Assignment -
Copy exactly the lines from the first line of the records below through the line containing "pink light bulb: 4 -> 7", including both, and nothing else.
The data: Begin
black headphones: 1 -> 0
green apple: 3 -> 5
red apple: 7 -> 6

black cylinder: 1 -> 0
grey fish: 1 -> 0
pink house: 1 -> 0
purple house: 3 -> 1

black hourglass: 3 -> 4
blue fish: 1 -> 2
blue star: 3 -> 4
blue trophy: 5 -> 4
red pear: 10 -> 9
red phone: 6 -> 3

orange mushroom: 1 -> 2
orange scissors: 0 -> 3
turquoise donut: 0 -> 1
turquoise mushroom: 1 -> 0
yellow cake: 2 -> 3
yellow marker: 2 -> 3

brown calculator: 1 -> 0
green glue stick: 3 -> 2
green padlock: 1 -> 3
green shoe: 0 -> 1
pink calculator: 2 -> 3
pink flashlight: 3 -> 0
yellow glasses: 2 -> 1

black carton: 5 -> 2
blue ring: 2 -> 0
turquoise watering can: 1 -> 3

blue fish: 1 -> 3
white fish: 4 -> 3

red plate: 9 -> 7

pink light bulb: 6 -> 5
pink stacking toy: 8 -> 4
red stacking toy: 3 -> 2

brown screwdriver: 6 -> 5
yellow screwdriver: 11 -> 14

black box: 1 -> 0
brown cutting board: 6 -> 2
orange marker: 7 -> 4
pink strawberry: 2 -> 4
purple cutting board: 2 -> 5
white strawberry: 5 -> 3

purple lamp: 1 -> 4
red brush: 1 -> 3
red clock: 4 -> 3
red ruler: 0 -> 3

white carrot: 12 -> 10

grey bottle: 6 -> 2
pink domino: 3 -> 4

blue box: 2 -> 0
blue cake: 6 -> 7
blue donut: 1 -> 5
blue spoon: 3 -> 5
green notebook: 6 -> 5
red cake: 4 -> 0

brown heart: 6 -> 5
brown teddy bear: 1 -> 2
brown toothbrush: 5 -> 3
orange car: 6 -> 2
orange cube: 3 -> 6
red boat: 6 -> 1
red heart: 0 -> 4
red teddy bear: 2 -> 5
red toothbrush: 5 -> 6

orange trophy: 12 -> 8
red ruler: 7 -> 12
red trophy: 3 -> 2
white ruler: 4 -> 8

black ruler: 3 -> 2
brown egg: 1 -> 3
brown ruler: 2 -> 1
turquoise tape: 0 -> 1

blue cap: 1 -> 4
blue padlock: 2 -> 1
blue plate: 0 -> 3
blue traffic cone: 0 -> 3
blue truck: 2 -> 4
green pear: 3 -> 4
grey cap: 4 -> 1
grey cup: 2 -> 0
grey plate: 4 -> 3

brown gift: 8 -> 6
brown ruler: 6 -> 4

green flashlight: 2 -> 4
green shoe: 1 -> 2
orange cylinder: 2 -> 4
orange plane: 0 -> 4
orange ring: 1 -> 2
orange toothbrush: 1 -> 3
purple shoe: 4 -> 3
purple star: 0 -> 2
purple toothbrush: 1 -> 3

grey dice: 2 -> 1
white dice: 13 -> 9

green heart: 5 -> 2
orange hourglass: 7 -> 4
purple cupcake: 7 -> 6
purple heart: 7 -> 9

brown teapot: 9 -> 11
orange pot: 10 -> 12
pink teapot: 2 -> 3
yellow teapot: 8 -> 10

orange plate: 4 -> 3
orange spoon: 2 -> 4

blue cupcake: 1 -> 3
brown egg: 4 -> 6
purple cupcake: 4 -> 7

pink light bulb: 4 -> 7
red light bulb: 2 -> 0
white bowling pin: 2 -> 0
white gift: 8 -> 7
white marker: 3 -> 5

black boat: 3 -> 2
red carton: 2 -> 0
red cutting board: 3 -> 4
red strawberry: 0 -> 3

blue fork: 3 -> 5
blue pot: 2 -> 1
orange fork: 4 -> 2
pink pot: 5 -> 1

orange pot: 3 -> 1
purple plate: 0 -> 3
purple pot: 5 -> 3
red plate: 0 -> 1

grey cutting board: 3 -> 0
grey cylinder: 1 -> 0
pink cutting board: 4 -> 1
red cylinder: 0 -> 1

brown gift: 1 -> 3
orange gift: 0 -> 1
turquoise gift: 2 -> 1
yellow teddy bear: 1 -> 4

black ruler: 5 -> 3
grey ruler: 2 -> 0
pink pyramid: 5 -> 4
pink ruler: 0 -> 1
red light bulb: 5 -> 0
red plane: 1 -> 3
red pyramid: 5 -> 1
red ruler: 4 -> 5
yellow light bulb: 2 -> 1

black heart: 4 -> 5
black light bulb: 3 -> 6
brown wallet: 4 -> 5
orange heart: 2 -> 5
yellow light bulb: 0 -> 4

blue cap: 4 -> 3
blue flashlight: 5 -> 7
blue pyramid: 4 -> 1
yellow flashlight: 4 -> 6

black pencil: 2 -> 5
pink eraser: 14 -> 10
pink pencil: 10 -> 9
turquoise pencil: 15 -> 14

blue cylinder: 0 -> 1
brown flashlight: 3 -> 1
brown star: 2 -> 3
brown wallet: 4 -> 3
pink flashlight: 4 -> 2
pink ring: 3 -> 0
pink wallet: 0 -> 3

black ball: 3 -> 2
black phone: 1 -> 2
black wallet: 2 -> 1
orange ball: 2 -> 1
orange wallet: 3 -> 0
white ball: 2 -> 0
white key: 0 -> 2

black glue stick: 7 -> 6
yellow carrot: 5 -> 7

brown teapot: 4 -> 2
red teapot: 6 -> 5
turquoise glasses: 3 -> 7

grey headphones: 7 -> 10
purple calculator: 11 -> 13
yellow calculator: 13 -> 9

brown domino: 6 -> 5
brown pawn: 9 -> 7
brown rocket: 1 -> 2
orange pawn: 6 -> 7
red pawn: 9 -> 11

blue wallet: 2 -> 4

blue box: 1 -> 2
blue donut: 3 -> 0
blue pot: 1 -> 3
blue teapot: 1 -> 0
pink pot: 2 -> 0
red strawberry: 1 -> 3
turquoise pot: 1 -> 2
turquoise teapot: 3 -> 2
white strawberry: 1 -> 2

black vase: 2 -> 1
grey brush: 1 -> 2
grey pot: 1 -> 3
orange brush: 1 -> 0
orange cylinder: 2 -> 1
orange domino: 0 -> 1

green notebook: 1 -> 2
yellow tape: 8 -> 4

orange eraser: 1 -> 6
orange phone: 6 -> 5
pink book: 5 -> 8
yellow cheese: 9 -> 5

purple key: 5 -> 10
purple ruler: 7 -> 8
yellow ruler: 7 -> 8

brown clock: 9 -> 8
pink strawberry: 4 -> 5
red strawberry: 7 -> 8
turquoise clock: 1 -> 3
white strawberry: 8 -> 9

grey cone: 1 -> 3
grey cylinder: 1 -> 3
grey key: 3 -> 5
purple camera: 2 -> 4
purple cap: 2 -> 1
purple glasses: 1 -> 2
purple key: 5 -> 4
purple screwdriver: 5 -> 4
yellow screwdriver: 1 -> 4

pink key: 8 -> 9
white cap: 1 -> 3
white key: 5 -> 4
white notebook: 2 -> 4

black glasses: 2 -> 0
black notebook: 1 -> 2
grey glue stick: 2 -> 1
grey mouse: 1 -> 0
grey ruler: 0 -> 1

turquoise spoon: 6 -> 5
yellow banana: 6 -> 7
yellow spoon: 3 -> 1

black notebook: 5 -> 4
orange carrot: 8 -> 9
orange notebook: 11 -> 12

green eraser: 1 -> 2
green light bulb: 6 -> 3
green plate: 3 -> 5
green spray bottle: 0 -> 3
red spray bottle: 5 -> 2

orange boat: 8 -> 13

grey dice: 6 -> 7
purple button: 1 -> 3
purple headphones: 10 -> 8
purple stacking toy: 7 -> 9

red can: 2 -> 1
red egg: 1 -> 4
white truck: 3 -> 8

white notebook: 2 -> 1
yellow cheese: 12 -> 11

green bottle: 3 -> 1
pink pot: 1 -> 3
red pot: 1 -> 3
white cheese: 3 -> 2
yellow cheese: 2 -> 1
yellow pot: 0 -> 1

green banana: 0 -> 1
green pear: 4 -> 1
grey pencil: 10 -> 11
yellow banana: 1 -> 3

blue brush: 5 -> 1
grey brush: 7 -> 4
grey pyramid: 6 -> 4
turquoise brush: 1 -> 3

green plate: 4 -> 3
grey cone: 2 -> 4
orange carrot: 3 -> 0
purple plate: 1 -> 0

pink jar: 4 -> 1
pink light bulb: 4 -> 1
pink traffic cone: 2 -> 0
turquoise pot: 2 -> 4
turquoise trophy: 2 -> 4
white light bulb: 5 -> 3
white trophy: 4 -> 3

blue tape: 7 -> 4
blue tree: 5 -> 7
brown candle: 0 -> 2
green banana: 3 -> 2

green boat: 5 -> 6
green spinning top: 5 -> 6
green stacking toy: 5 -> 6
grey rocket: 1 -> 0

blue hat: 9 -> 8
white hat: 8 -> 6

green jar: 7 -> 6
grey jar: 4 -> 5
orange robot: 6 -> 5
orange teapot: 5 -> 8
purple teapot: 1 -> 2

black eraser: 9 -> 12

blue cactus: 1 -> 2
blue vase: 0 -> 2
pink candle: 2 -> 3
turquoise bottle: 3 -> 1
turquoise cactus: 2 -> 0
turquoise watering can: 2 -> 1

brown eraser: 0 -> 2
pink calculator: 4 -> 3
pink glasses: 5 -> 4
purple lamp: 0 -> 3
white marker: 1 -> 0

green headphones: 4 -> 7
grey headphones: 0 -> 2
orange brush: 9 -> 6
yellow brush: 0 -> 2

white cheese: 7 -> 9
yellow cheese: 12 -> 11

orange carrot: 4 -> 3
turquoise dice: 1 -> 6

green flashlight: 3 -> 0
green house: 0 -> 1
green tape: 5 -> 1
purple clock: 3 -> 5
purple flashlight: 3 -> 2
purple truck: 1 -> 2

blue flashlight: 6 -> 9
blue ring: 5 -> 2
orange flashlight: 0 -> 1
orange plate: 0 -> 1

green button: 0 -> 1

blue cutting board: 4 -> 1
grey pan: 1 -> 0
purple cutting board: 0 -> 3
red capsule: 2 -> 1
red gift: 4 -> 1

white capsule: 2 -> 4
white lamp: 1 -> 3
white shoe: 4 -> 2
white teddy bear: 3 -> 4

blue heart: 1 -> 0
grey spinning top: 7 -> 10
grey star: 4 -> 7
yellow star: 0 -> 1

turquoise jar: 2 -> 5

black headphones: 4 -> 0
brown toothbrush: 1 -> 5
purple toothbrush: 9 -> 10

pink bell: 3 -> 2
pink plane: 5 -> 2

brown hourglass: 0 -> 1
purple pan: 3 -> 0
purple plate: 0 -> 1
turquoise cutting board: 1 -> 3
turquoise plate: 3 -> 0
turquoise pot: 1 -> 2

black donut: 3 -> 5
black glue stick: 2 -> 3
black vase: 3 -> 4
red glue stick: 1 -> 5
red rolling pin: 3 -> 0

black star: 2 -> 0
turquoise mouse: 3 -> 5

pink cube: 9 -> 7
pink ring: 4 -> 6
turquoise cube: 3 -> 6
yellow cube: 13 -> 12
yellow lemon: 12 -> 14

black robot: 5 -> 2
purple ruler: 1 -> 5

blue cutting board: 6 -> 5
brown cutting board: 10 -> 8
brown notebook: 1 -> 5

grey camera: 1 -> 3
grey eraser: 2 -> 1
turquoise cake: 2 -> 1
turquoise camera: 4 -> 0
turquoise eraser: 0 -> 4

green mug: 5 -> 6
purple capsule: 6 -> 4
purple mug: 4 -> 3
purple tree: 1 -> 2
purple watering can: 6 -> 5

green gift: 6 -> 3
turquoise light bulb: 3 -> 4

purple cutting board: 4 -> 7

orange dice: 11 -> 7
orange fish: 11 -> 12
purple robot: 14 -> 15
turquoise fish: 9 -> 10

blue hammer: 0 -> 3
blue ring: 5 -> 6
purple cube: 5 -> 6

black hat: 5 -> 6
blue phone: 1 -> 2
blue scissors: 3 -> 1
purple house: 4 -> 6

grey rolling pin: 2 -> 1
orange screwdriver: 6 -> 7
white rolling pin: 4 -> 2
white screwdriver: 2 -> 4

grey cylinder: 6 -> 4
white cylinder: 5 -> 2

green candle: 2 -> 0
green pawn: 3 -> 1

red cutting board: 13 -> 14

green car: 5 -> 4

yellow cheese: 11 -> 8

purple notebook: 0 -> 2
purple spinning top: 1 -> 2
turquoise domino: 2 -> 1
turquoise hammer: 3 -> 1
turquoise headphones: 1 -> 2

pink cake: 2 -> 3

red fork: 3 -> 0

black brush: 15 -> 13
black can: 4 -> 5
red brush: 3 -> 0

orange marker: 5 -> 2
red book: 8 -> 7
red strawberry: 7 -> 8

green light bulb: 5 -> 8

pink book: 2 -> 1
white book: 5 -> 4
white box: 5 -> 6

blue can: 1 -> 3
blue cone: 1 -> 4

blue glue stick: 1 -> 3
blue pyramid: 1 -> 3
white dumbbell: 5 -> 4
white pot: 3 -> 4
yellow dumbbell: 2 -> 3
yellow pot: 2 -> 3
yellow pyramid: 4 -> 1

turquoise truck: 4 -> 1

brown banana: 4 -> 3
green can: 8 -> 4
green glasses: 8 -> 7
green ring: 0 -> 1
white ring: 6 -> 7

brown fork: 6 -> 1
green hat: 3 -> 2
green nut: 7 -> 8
The data: End
Response box -
black headphones: 1 -> 0
green apple: 3 -> 5
red apple: 7 -> 6

black cylinder: 1 -> 0
grey fish: 1 -> 0
pink house: 1 -> 0
purple house: 3 -> 1

black hourglass: 3 -> 4
blue fish: 1 -> 2
blue star: 3 -> 4
blue trophy: 5 -> 4
red pear: 10 -> 9
red phone: 6 -> 3

orange mushroom: 1 -> 2
orange scissors: 0 -> 3
turquoise donut: 0 -> 1
turquoise mushroom: 1 -> 0
yellow cake: 2 -> 3
yellow marker: 2 -> 3

brown calculator: 1 -> 0
green glue stick: 3 -> 2
green padlock: 1 -> 3
green shoe: 0 -> 1
pink calculator: 2 -> 3
pink flashlight: 3 -> 0
yellow glasses: 2 -> 1

black carton: 5 -> 2
blue ring: 2 -> 0
turquoise watering can: 1 -> 3

blue fish: 1 -> 3
white fish: 4 -> 3

red plate: 9 -> 7

pink light bulb: 6 -> 5
pink stacking toy: 8 -> 4
red stacking toy: 3 -> 2

brown screwdriver: 6 -> 5
yellow screwdriver: 11 -> 14

black box: 1 -> 0
brown cutting board: 6 -> 2
orange marker: 7 -> 4
pink strawberry: 2 -> 4
purple cutting board: 2 -> 5
white strawberry: 5 -> 3

purple lamp: 1 -> 4
red brush: 1 -> 3
red clock: 4 -> 3
red ruler: 0 -> 3

white carrot: 12 -> 10

grey bottle: 6 -> 2
pink domino: 3 -> 4

blue box: 2 -> 0
blue cake: 6 -> 7
blue donut: 1 -> 5
blue spoon: 3 -> 5
green notebook: 6 -> 5
red cake: 4 -> 0

brown heart: 6 -> 5
brown teddy bear: 1 -> 2
brown toothbrush: 5 -> 3
orange car: 6 -> 2
orange cube: 3 -> 6
red boat: 6 -> 1
red heart: 0 -> 4
red teddy bear: 2 -> 5
red toothbrush: 5 -> 6

orange trophy: 12 -> 8
red ruler: 7 -> 12
red trophy: 3 -> 2
white ruler: 4 -> 8

black ruler: 3 -> 2
brown egg: 1 -> 3
brown ruler: 2 -> 1
turquoise tape: 0 -> 1

blue cap: 1 -> 4
blue padlock: 2 -> 1
blue plate: 0 -> 3
blue traffic cone: 0 -> 3
blue truck: 2 -> 4
green pear: 3 -> 4
grey cap: 4 -> 1
grey cup: 2 -> 0
grey plate: 4 -> 3

brown gift: 8 -> 6
brown ruler: 6 -> 4

green flashlight: 2 -> 4
green shoe: 1 -> 2
orange cylinder: 2 -> 4
orange plane: 0 -> 4
orange ring: 1 -> 2
orange toothbrush: 1 -> 3
purple shoe: 4 -> 3
purple star: 0 -> 2
purple toothbrush: 1 -> 3

grey dice: 2 -> 1
white dice: 13 -> 9

green heart: 5 -> 2
orange hourglass: 7 -> 4
purple cupcake: 7 -> 6
purple heart: 7 -> 9

brown teapot: 9 -> 11
orange pot: 10 -> 12
pink teapot: 2 -> 3
yellow teapot: 8 -> 10

orange plate: 4 -> 3
orange spoon: 2 -> 4

blue cupcake: 1 -> 3
brown egg: 4 -> 6
purple cupcake: 4 -> 7

pink light bulb: 4 -> 7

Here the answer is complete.